Try it: Every line of the records that holds the word "dumbbell" should be copied out.

== Records for the task ==

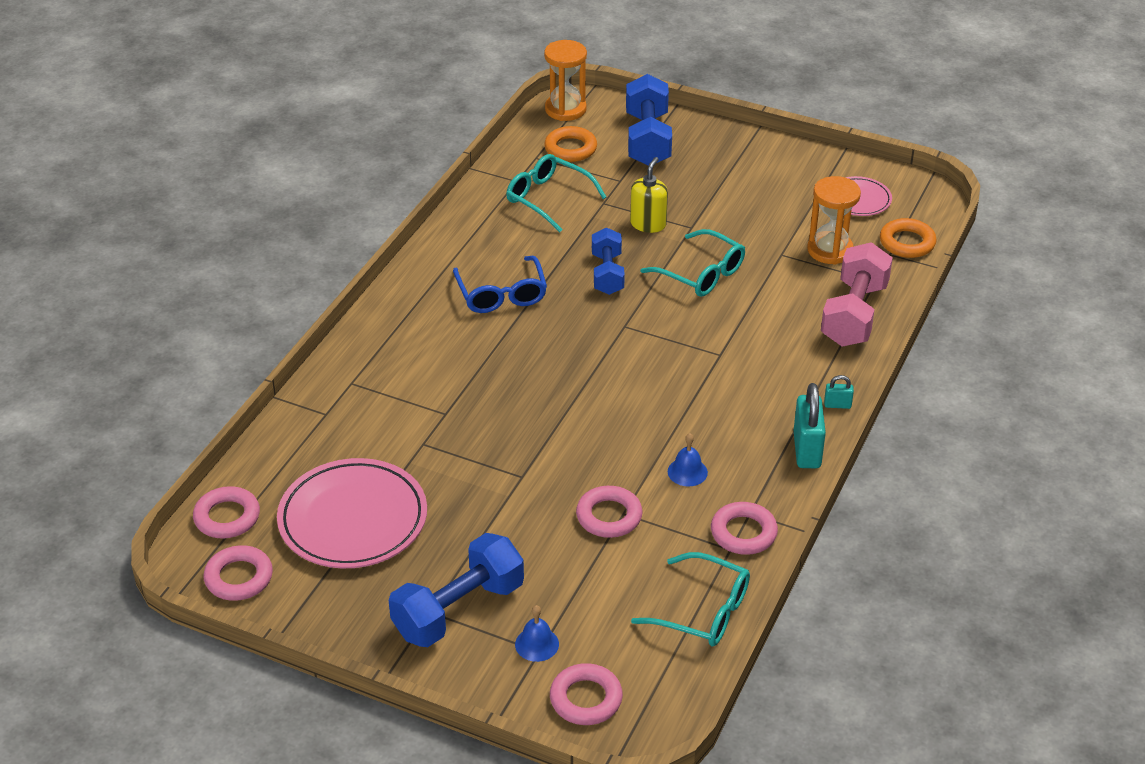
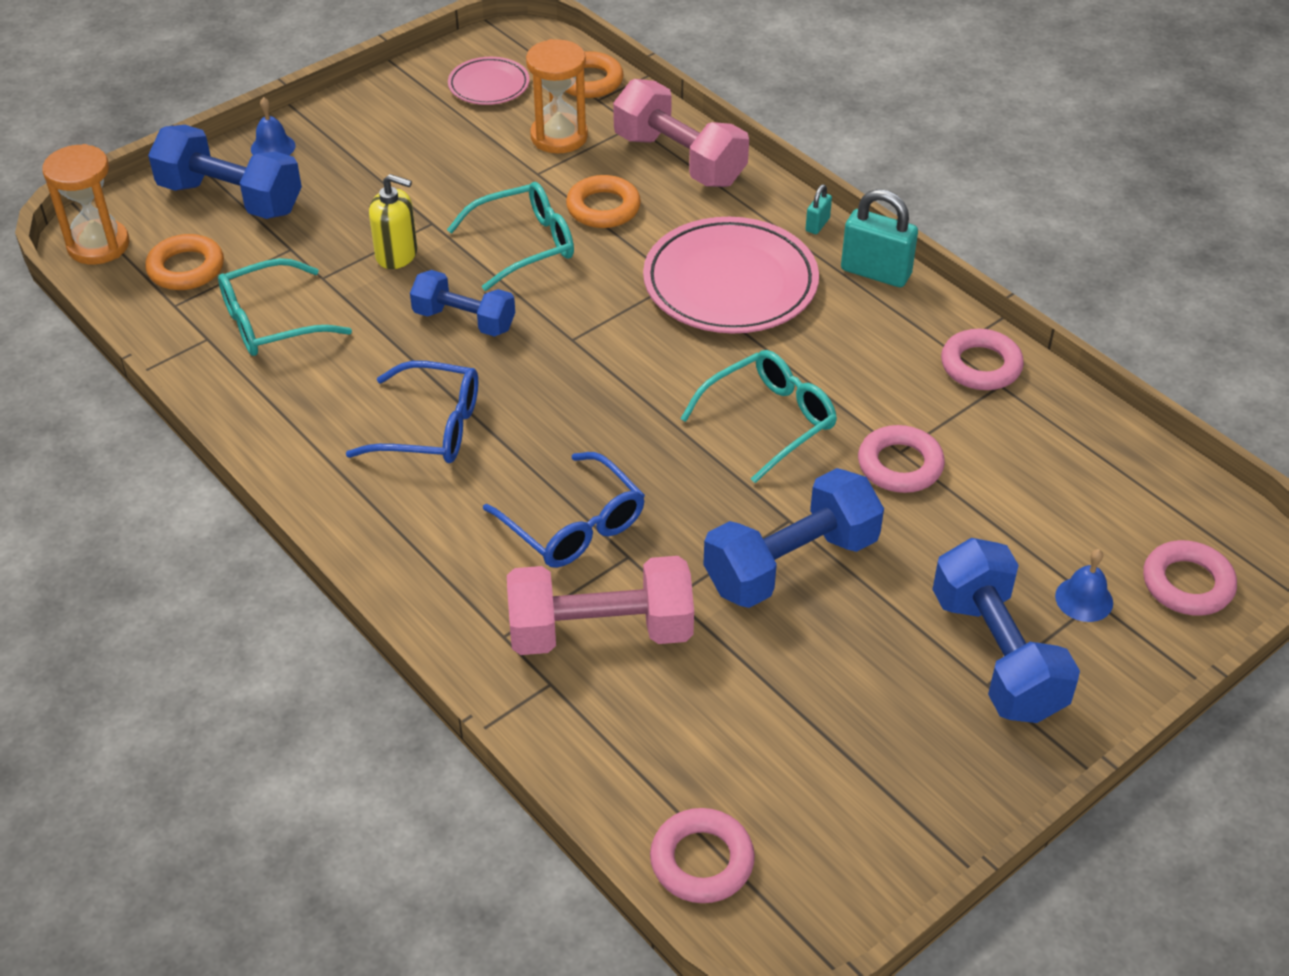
camera: 65 degrees left, 5 degrees up
(239, 578) = (833, 880): pink ring -> none
(353, 519) = (780, 715): pink plate -> pink plate (730, 283)
(376, 421) = (600, 632): none -> pink dumbbell
(456, 382) = (574, 525): none -> blue glasses
(482, 488) = (791, 564): none -> blue dumbbell
(648, 224) = (397, 254): yellow soap dispenser -> yellow soap dispenser turned 150 degrees clockwise
(687, 472) = (860, 375): blue bell -> blue bell (273, 147)
(703, 611) = (1088, 440): turquoise glasses -> turquoise glasses (769, 421)
(769, 296) = (603, 208): none -> orange ring

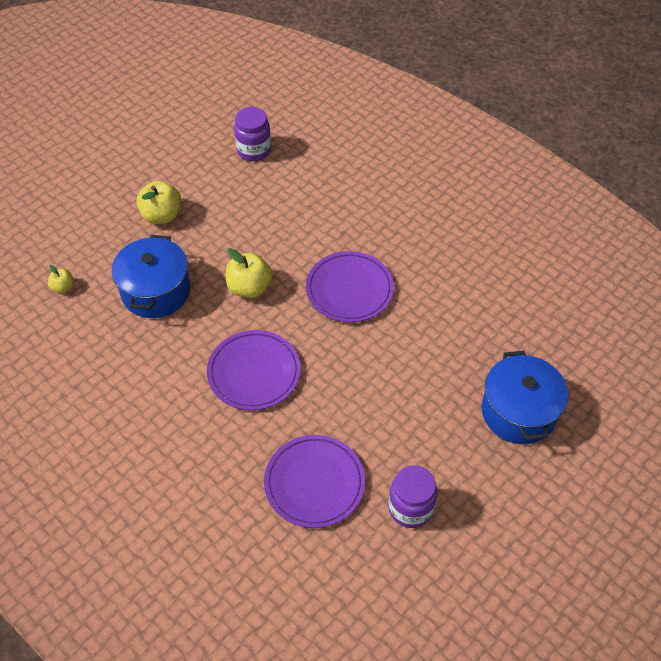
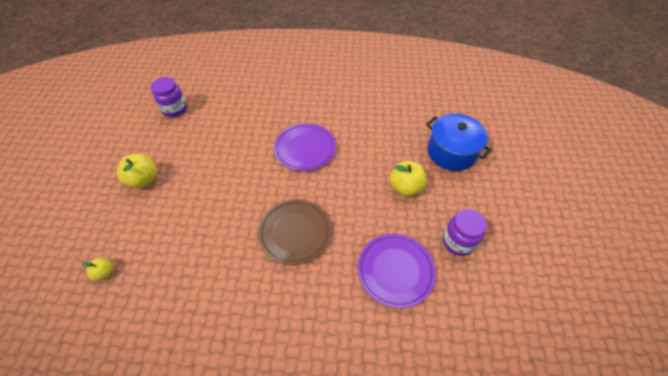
camera: 40 degrees left, 0 degrees up
(156, 291) = (181, 228): blue pot -> none
(249, 288) = (244, 185): yellow apple -> yellow apple (405, 187)
(254, 372) = (295, 232): purple plate -> brown plate

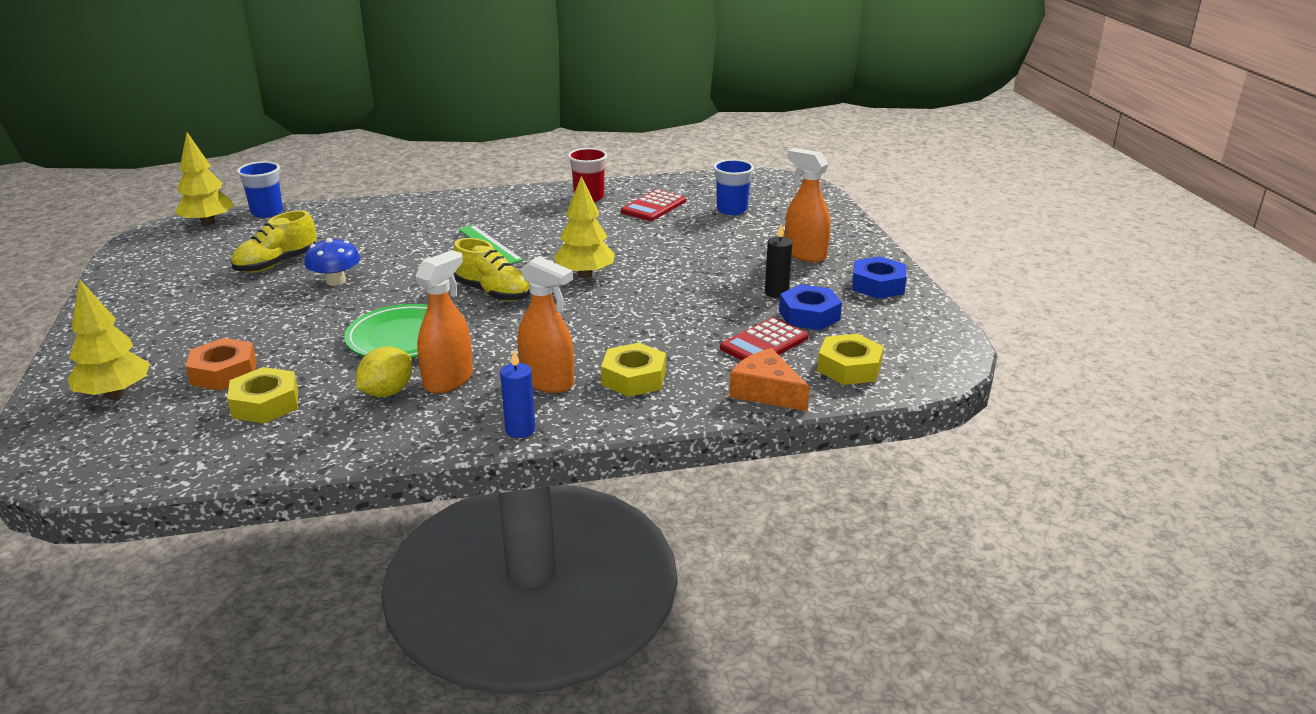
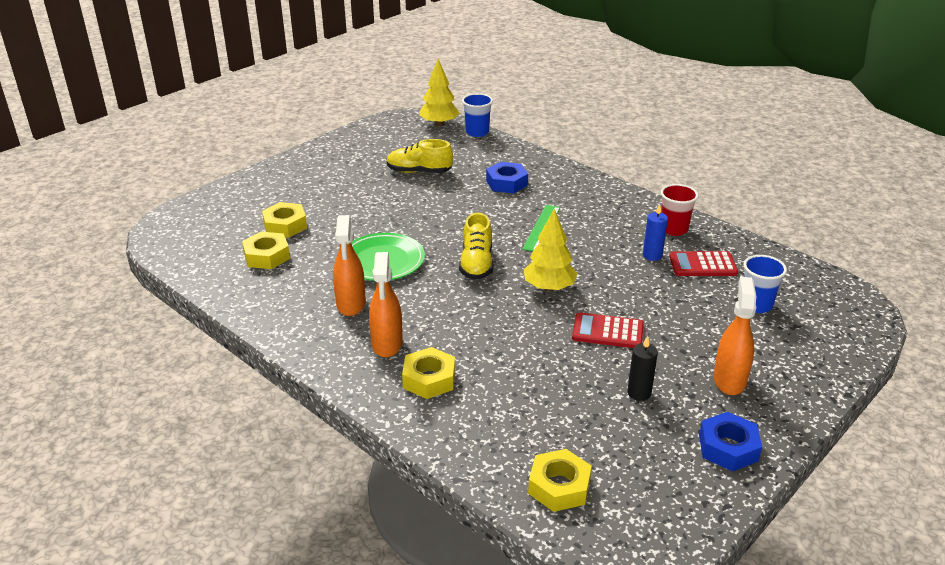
camera: 55 degrees right, 5 degrees up
(115, 394) = (235, 207): yellow tree -> none
(224, 373) = (285, 225): orange nut -> yellow nut
(336, 281) = (423, 201): blue mushroom -> none
(387, 392) = (316, 289): yellow lemon -> none
(449, 380) = (351, 304): orange spray bottle -> orange spray bottle turned 90 degrees clockwise
(520, 430) = (320, 361): blue candle -> blue candle (652, 255)
(764, 343) = (547, 421): red calculator -> red calculator (607, 331)
(766, 392) = (474, 454): orange cheese -> none
(809, 315) = (621, 427): blue nut -> blue nut (506, 183)

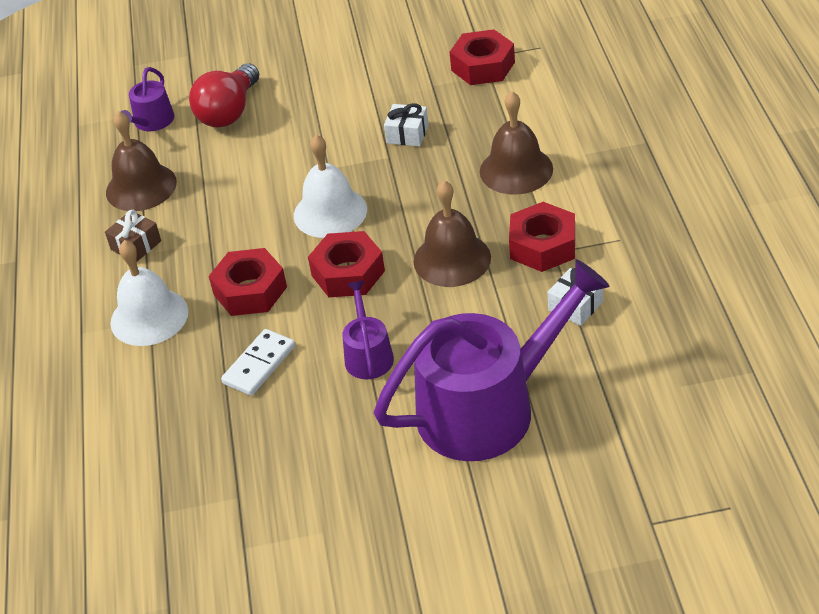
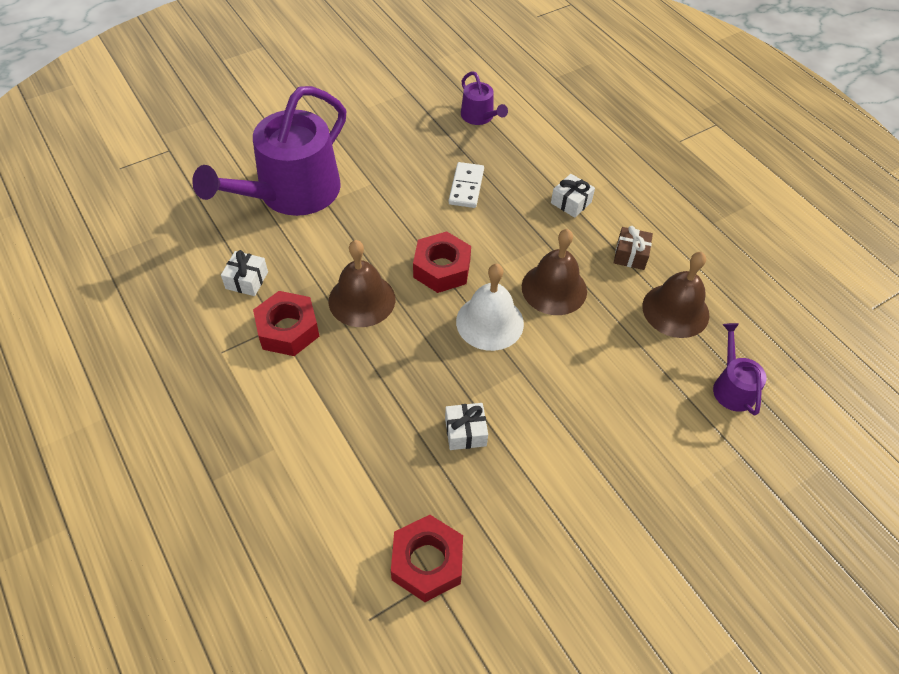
camera: 150 degrees right, 10 degrees up
(149, 317) = (571, 202): white bell -> white gift
(229, 112) = (666, 419): red light bulb -> none
(250, 291) = (510, 238): red nut -> none
(368, 355) = (392, 209): purple watering can -> purple watering can (479, 116)
(516, 170) = (337, 410): brown bell -> brown bell (554, 288)

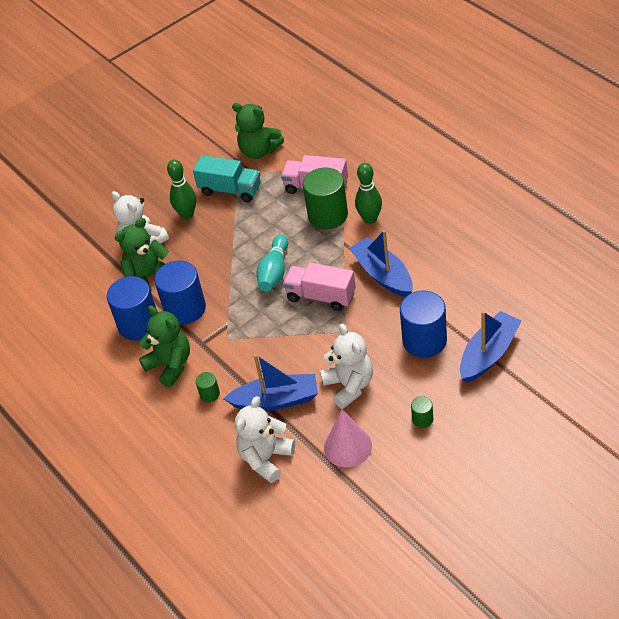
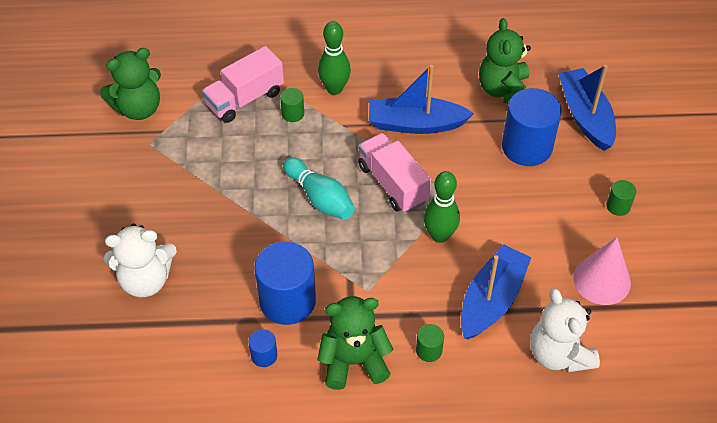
camera: 60 degrees left, 5 degrees up
(139, 324) = (264, 355): blue cylinder -> blue cylinder, size x0.45
(148, 277) = (204, 306): green teddy bear -> green teddy bear (504, 90)
(187, 214) = (153, 218): green bowling pin -> green bowling pin (439, 235)
(230, 190) = (164, 163): turquoise truck -> none
(321, 296) = (393, 183): pink truck -> pink truck turned 90 degrees clockwise
(328, 215) = (293, 114): green cylinder -> green cylinder, size x0.45
(349, 386) = (528, 233): white teddy bear -> none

===

Task solution:
(376, 421) = (600, 632): none -> pink dumbbell
(482, 488) = (791, 564): none -> blue dumbbell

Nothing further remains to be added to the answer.